Work to complete: The pictures must be left out, while the rest of the data is copied exactly.

[Before-and-after change records]
::::::::

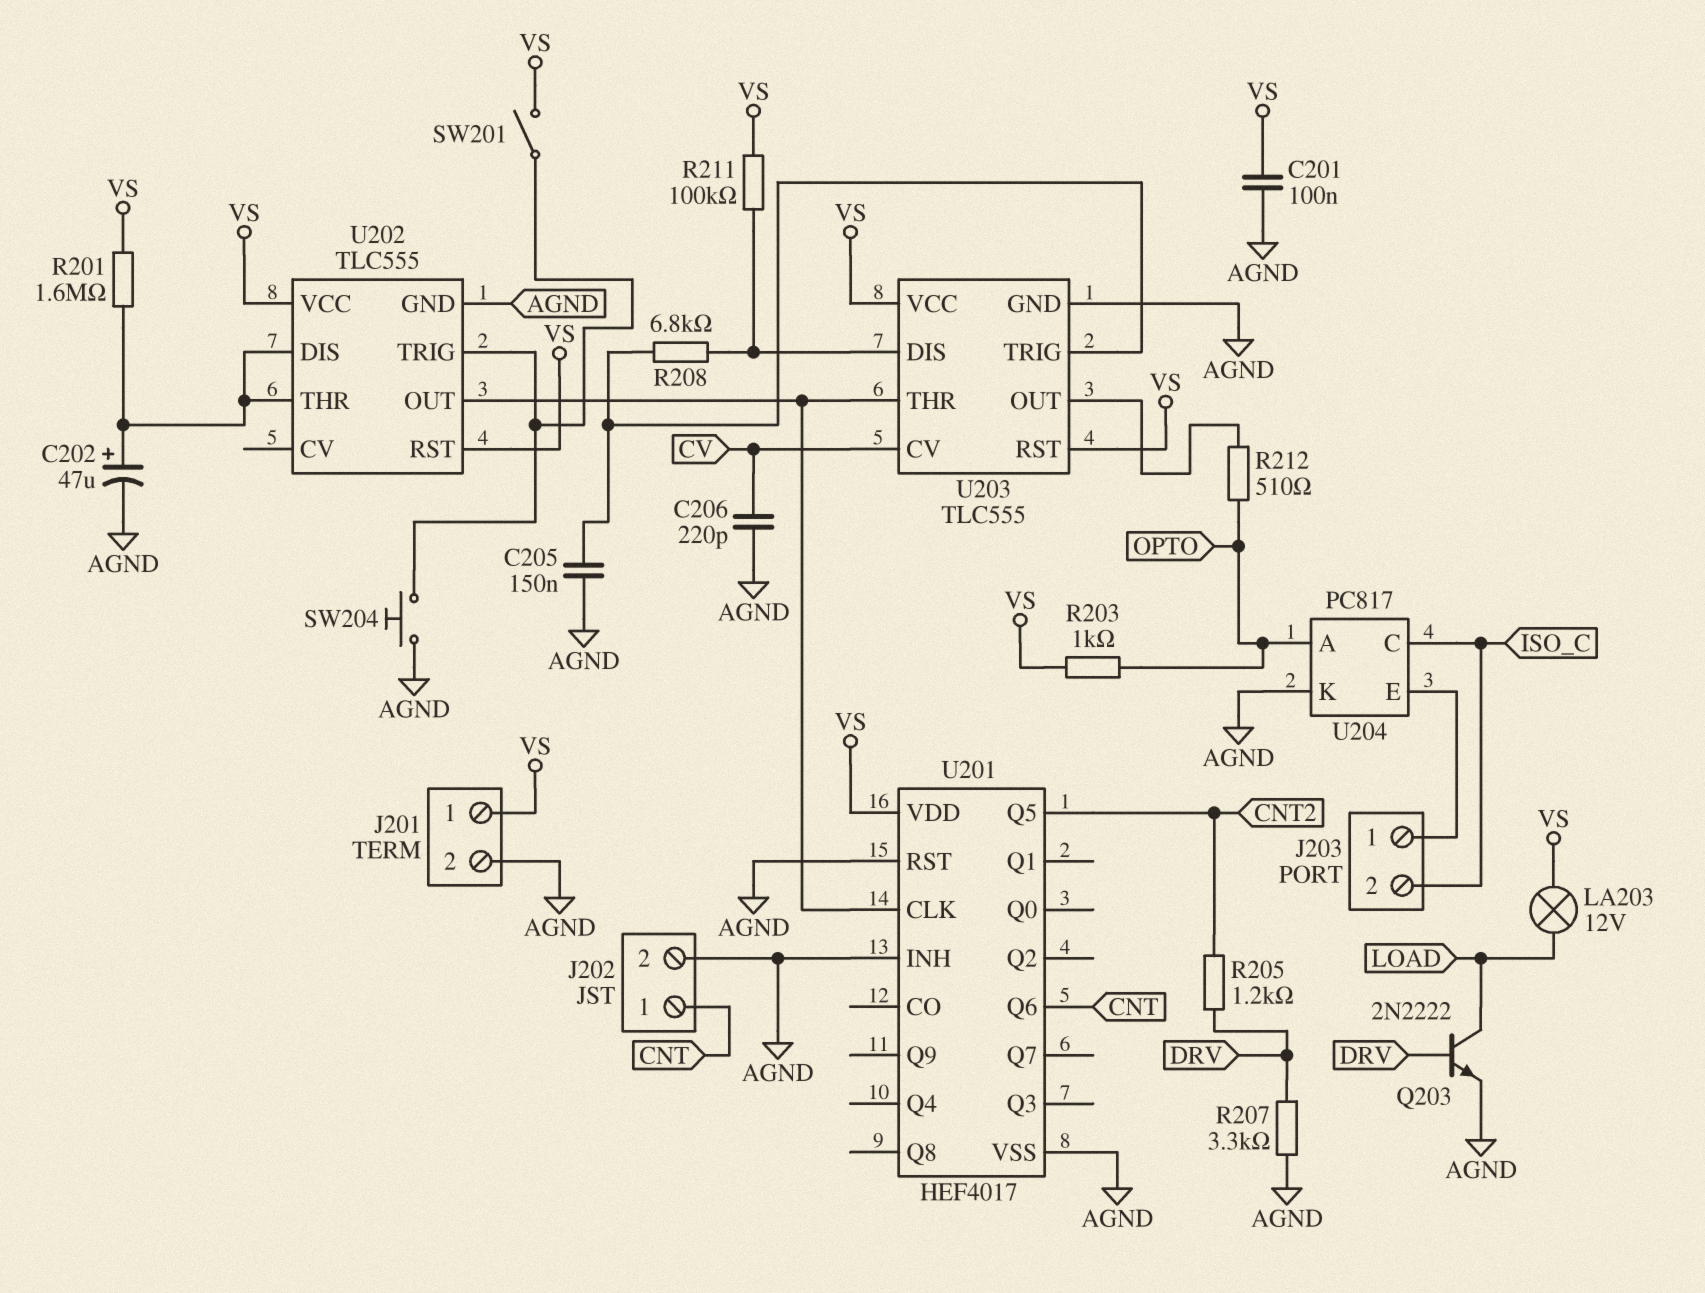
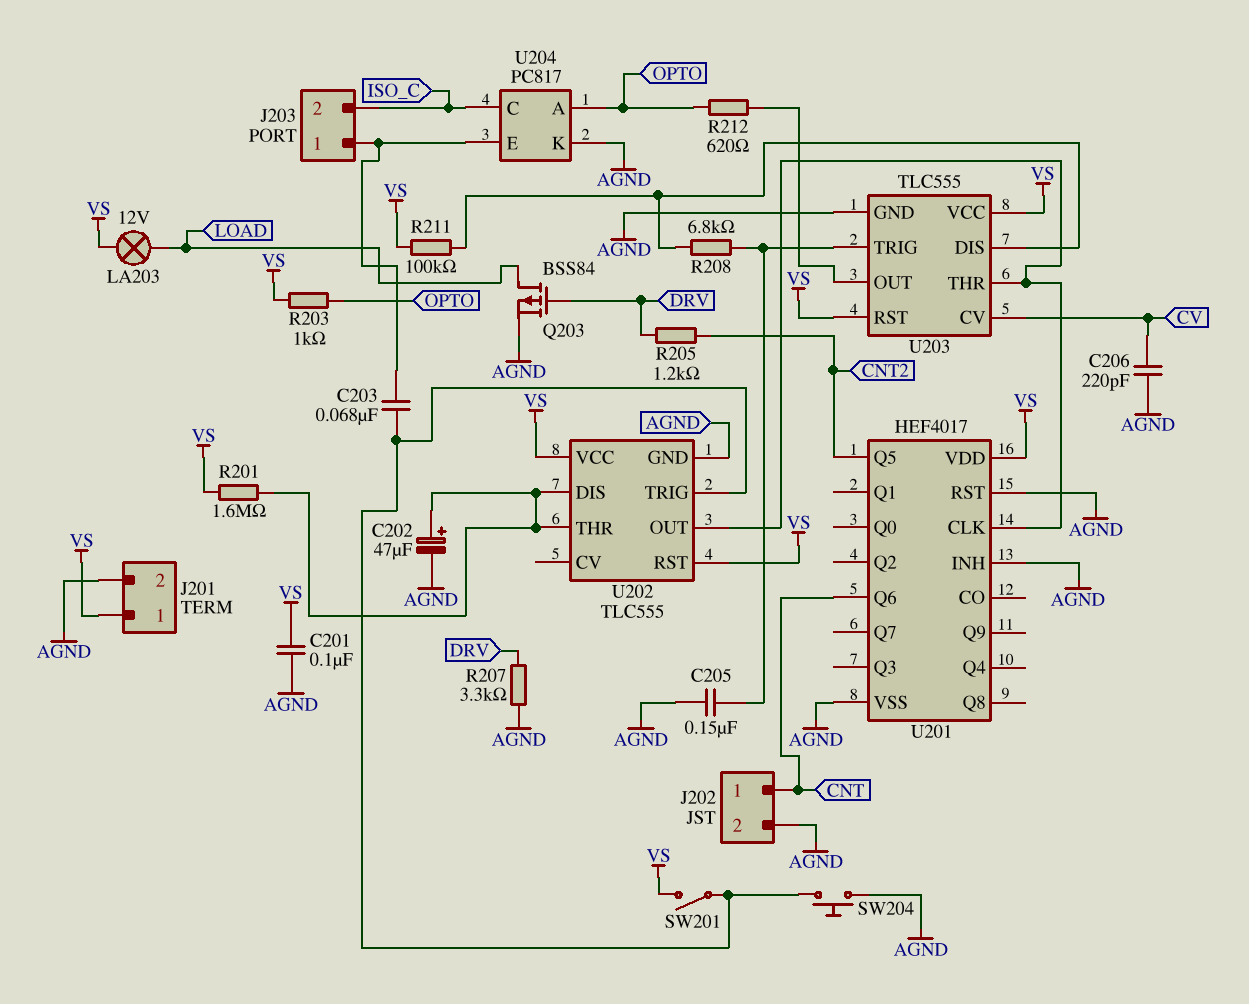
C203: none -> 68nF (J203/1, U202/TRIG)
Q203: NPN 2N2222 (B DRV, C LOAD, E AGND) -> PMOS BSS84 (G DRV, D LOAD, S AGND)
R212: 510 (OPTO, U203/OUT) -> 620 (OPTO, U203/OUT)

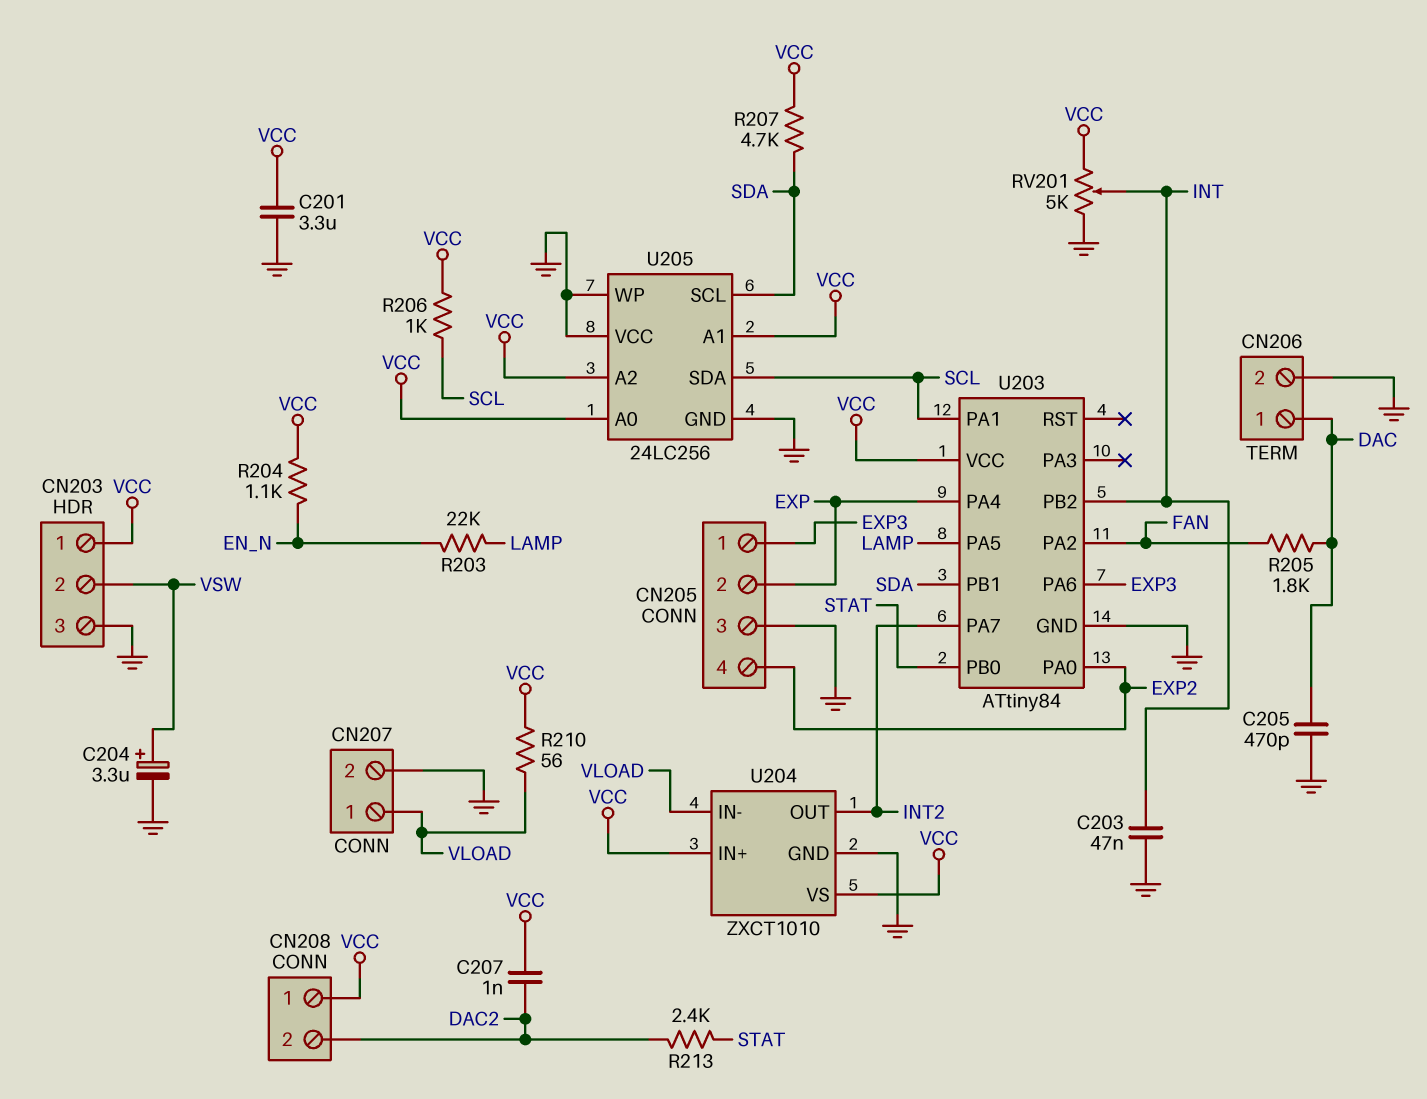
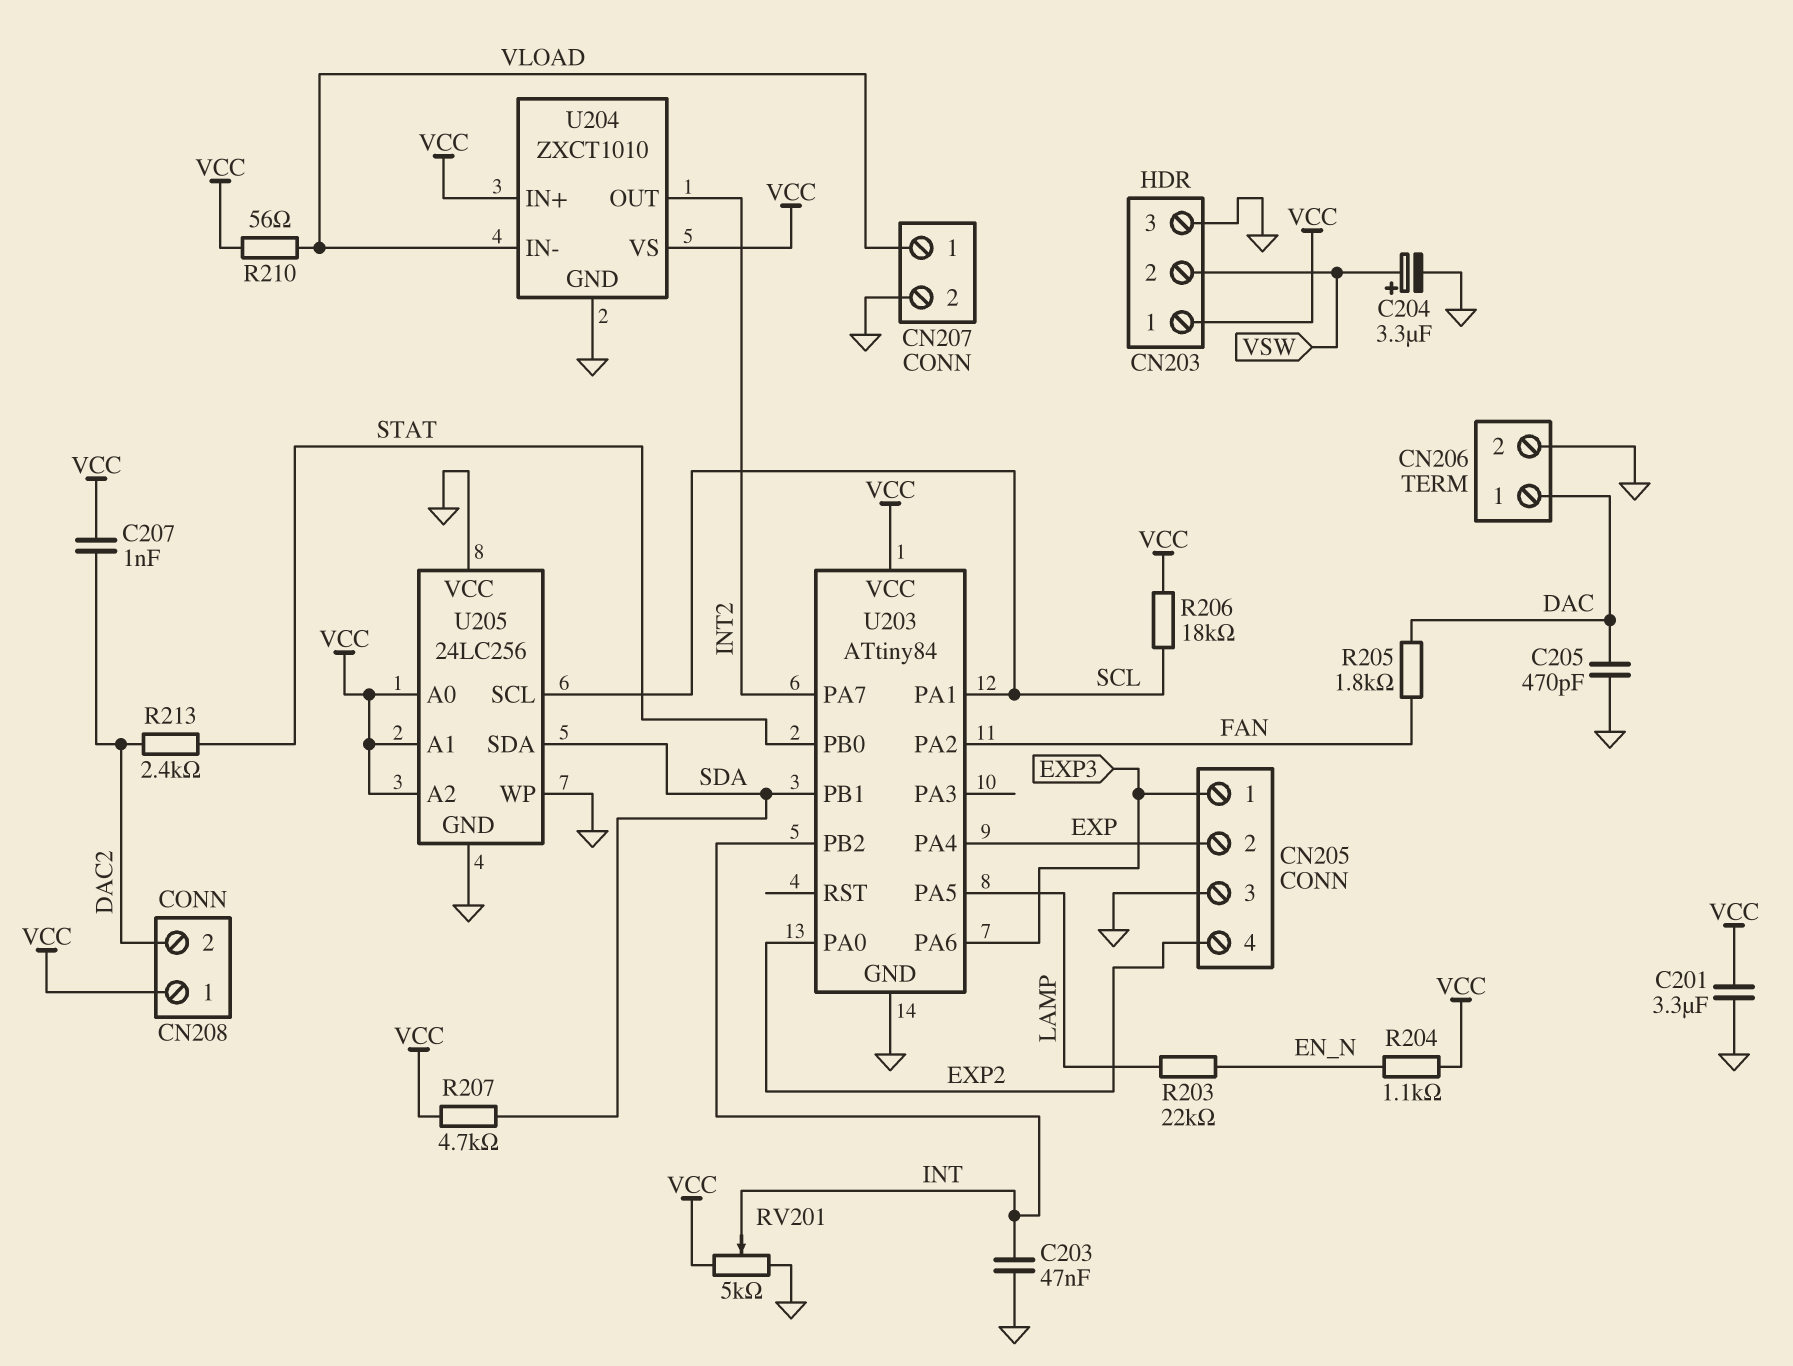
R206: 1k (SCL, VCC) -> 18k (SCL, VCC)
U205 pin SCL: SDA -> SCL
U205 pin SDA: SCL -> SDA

::::::::

Solution for this problem:
C203: none -> 68nF (J203/1, U202/TRIG)
Q203: NPN 2N2222 (B DRV, C LOAD, E AGND) -> PMOS BSS84 (G DRV, D LOAD, S AGND)
R212: 510 (OPTO, U203/OUT) -> 620 (OPTO, U203/OUT)

R206: 1k (SCL, VCC) -> 18k (SCL, VCC)
U205 pin SCL: SDA -> SCL
U205 pin SDA: SCL -> SDA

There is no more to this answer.